→ **What this task involves**:
Each line of the data that includes the string "yellow" is to be copied out.

→ **Data for the task**:

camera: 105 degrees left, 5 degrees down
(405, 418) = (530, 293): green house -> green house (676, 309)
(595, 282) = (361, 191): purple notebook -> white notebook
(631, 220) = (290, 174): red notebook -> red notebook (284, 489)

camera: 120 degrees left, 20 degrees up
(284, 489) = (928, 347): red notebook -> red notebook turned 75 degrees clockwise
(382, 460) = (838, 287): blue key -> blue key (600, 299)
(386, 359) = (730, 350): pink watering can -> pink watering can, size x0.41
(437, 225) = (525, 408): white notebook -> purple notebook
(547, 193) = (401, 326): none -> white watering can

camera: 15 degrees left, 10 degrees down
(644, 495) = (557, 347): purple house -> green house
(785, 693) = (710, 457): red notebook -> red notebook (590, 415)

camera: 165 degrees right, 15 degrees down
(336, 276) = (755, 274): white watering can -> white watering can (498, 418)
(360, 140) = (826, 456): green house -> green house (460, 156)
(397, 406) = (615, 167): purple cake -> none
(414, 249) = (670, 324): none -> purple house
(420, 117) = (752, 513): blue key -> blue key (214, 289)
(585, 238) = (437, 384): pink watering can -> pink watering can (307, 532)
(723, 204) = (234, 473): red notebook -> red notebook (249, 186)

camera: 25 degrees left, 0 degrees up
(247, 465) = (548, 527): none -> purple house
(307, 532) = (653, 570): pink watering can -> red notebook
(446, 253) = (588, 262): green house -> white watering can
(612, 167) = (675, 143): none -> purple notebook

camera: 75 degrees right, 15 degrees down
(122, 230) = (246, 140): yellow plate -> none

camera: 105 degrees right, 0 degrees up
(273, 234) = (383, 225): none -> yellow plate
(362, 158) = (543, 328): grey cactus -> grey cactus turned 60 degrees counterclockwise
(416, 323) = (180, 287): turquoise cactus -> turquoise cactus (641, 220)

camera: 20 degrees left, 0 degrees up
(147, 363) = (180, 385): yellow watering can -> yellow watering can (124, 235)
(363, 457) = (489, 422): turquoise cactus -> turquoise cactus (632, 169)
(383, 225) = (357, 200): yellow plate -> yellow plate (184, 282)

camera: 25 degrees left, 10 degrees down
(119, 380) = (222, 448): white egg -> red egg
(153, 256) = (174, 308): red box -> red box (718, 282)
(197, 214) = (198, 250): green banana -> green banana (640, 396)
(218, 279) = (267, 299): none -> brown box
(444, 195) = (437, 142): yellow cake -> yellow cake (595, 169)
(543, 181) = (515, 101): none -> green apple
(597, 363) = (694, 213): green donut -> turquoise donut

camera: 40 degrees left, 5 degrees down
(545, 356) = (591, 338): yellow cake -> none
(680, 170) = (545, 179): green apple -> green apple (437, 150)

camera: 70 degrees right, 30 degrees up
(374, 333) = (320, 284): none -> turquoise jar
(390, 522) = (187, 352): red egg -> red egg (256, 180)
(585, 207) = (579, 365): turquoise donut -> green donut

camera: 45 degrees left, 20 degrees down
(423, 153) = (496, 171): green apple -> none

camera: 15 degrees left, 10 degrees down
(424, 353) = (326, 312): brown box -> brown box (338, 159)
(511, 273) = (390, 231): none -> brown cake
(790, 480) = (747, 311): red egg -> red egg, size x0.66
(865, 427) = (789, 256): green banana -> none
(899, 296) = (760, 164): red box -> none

→ **Your solution**:
(122, 230) = (246, 140): yellow plate -> none
(273, 234) = (383, 225): none -> yellow plate
(147, 363) = (180, 385): yellow watering can -> yellow watering can (124, 235)
(383, 225) = (357, 200): yellow plate -> yellow plate (184, 282)
(444, 195) = (437, 142): yellow cake -> yellow cake (595, 169)
(545, 356) = (591, 338): yellow cake -> none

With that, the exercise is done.